* What to work on
In the entries that follow, find the line containing "dresser: (122, 244)" and the line containing "toilet: (360, 453)", then copy exactly everything from the first through the second except the pictures.

* Records shown
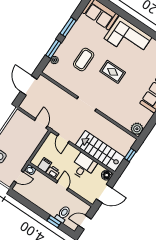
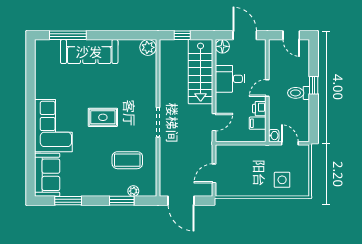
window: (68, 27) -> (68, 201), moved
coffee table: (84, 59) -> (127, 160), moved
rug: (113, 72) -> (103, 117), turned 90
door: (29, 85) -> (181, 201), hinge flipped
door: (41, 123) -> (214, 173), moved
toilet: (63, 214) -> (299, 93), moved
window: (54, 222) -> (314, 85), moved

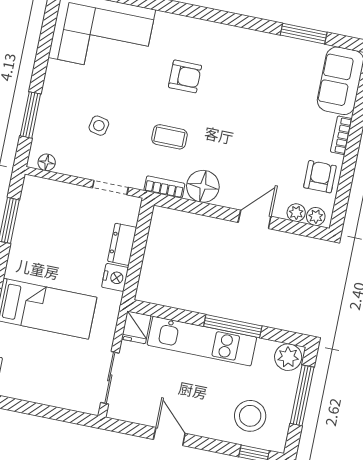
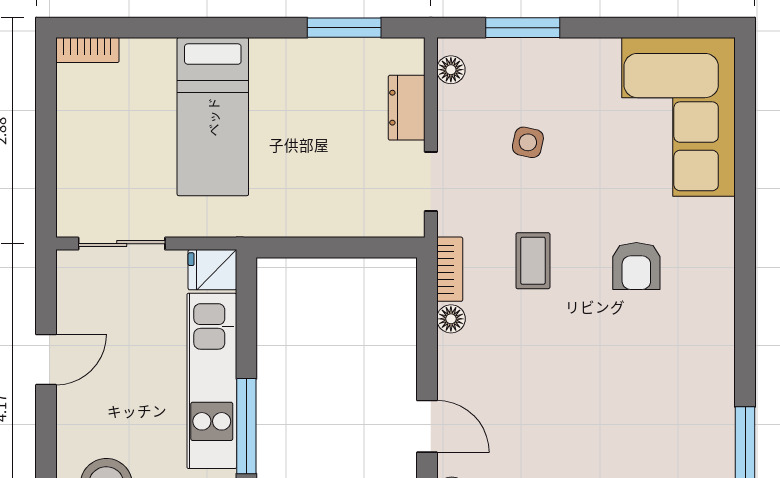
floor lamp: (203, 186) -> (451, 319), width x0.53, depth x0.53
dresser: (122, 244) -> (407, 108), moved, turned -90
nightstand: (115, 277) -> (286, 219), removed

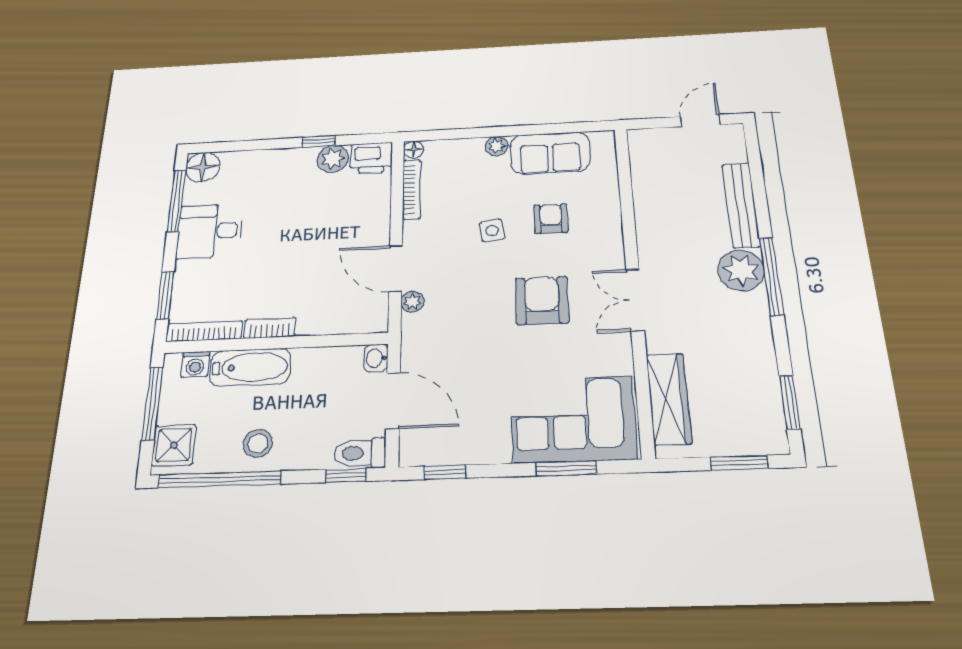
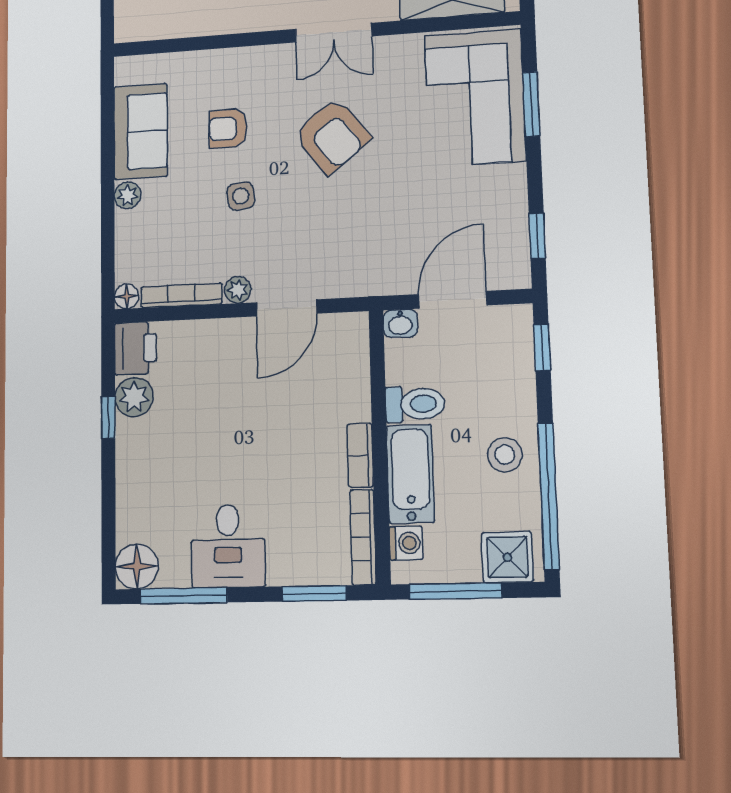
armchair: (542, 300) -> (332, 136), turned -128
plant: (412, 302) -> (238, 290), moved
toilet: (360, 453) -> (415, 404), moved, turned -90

--

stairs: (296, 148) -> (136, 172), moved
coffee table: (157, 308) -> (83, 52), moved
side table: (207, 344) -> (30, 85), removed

* * *

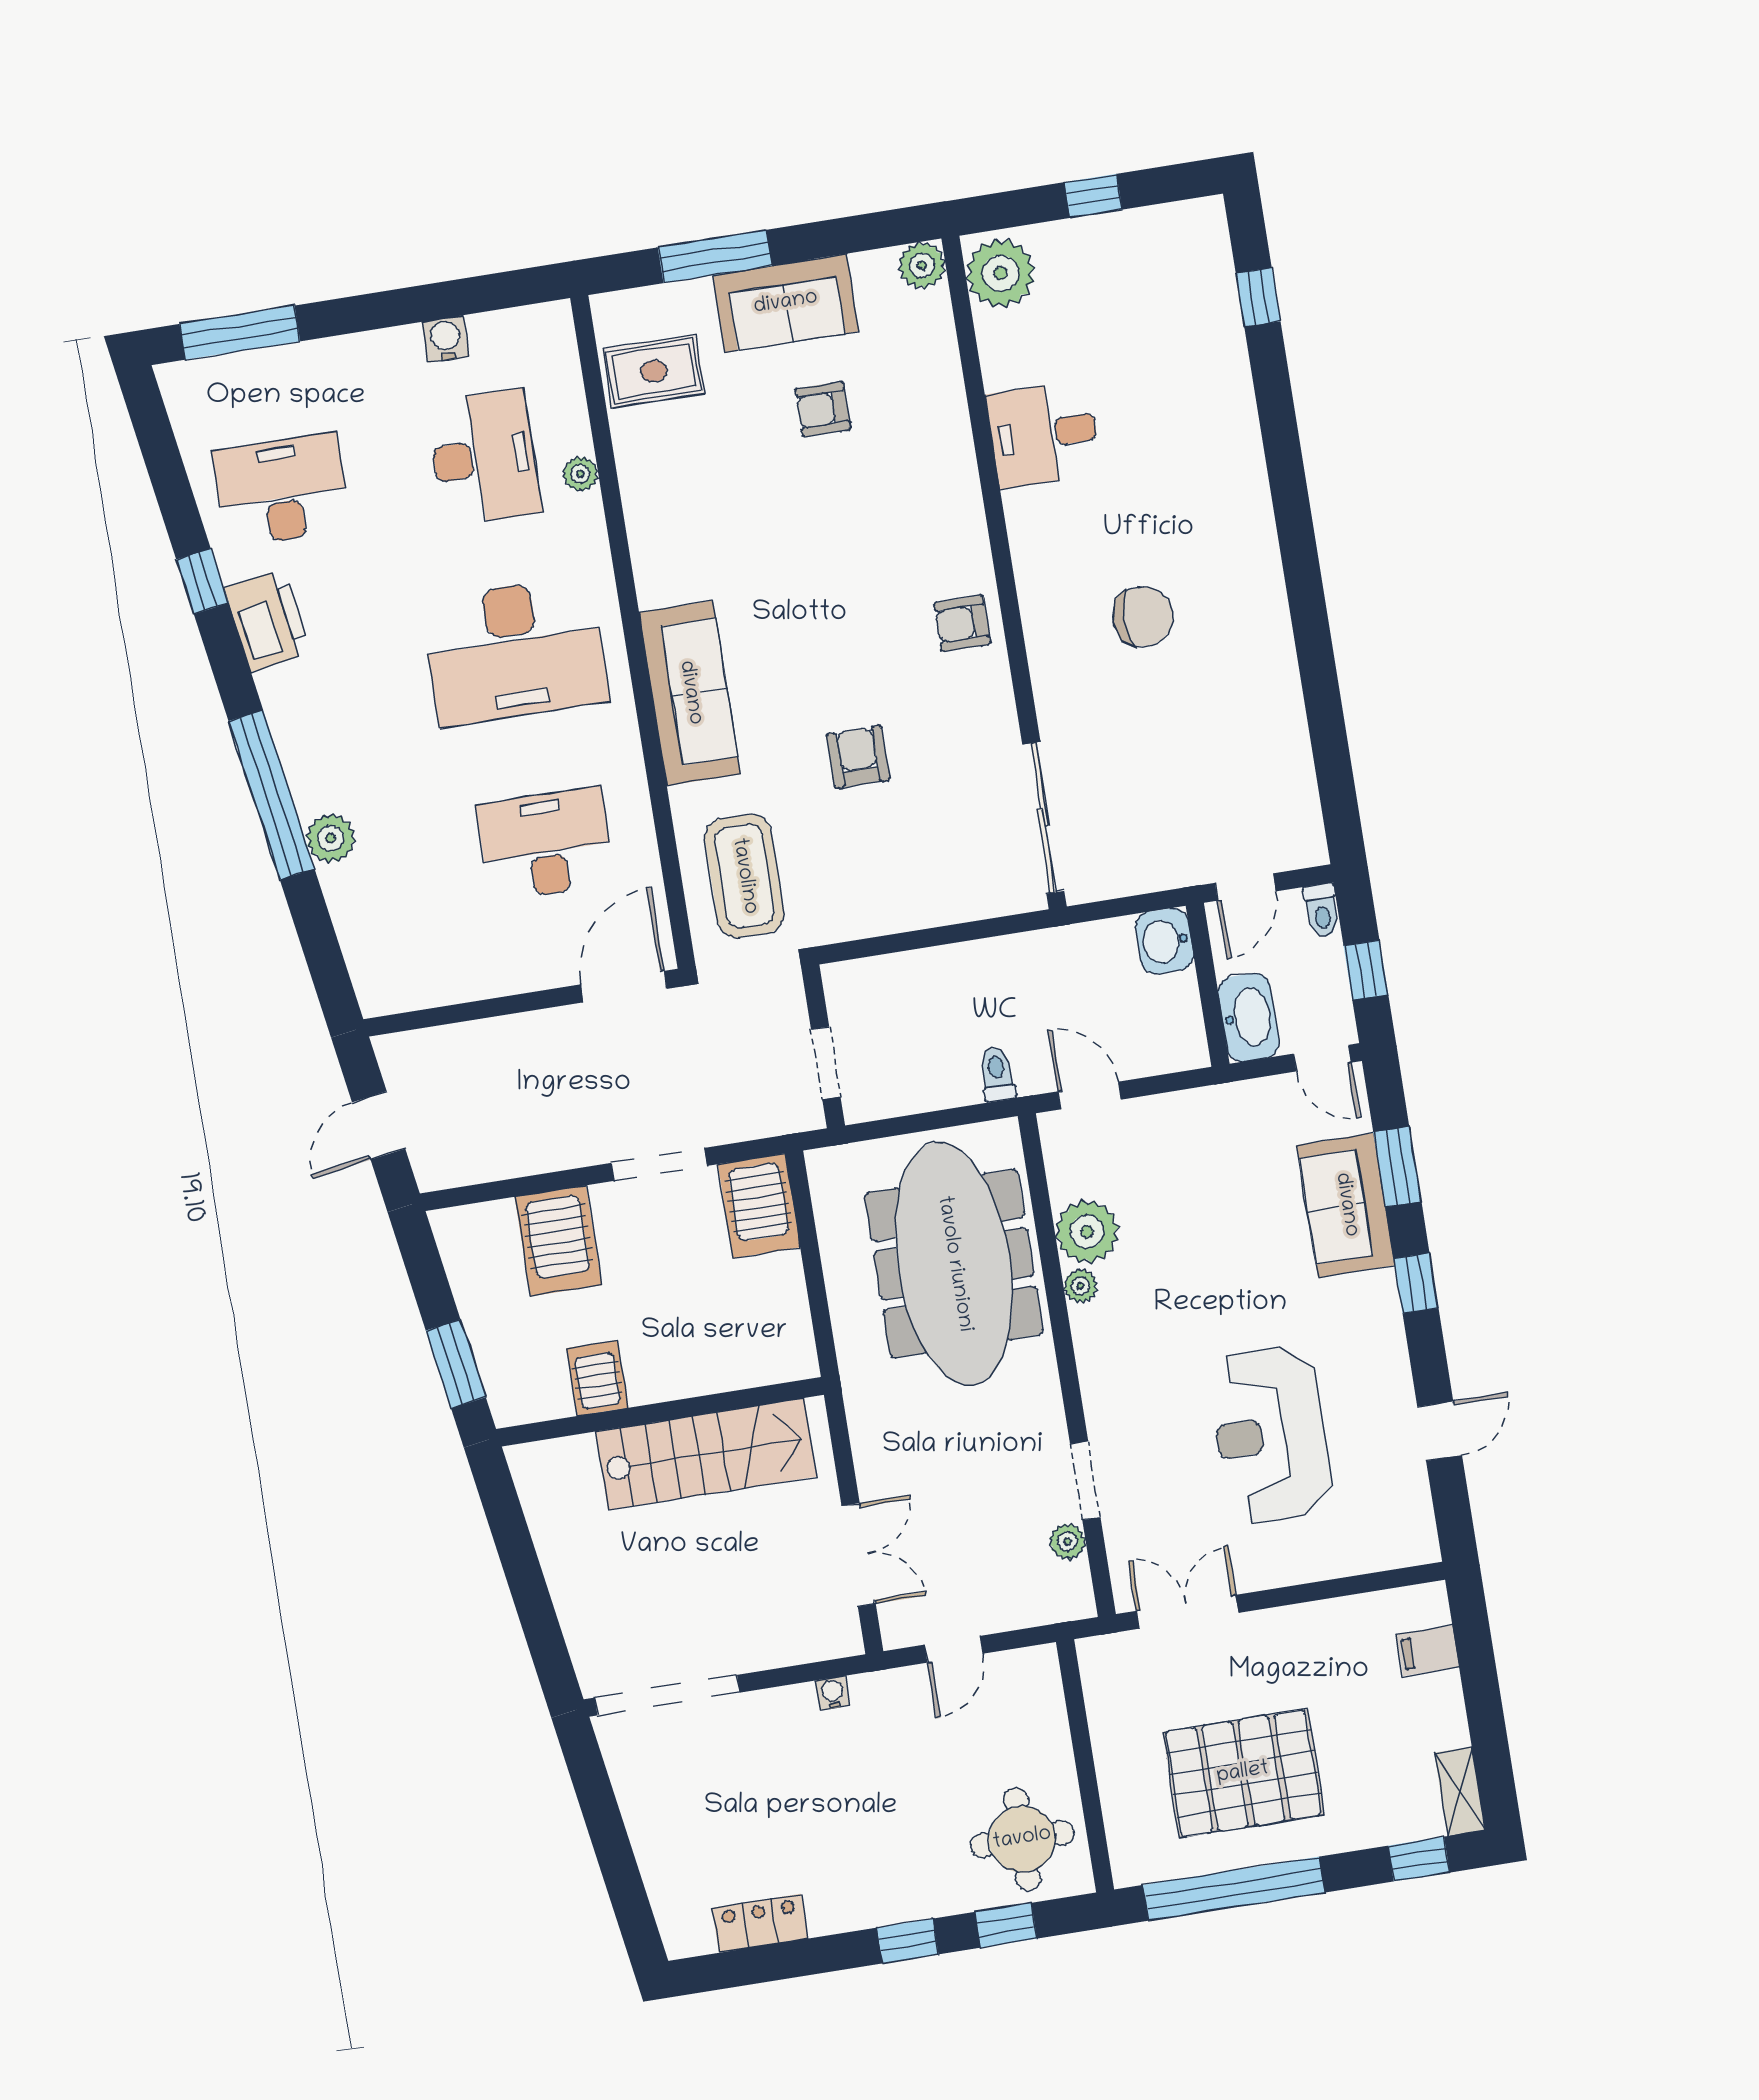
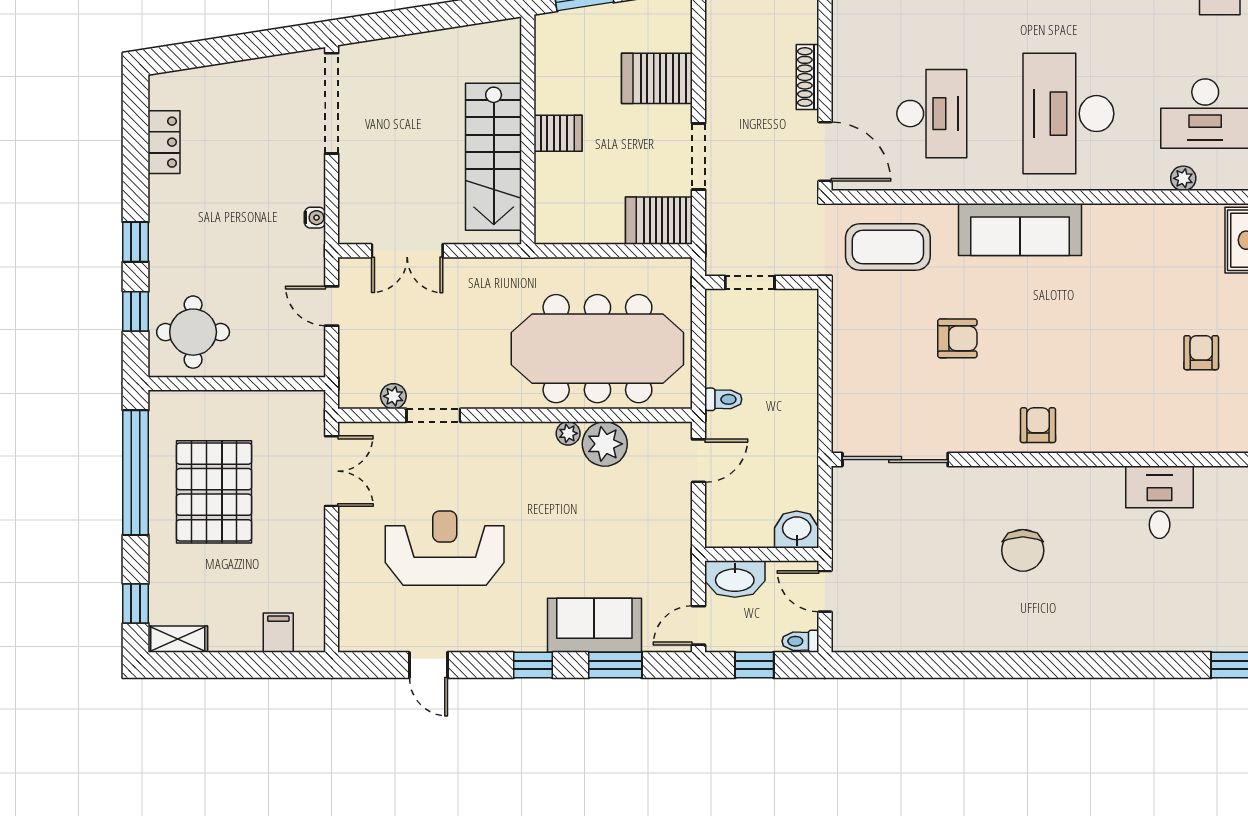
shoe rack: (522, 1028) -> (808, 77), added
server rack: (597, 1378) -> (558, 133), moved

* Your solution
dresser: (122, 244) -> (407, 108), moved, turned -90
nightstand: (115, 277) -> (286, 219), removed

armchair: (542, 300) -> (332, 136), turned -128
plant: (412, 302) -> (238, 290), moved
toilet: (360, 453) -> (415, 404), moved, turned -90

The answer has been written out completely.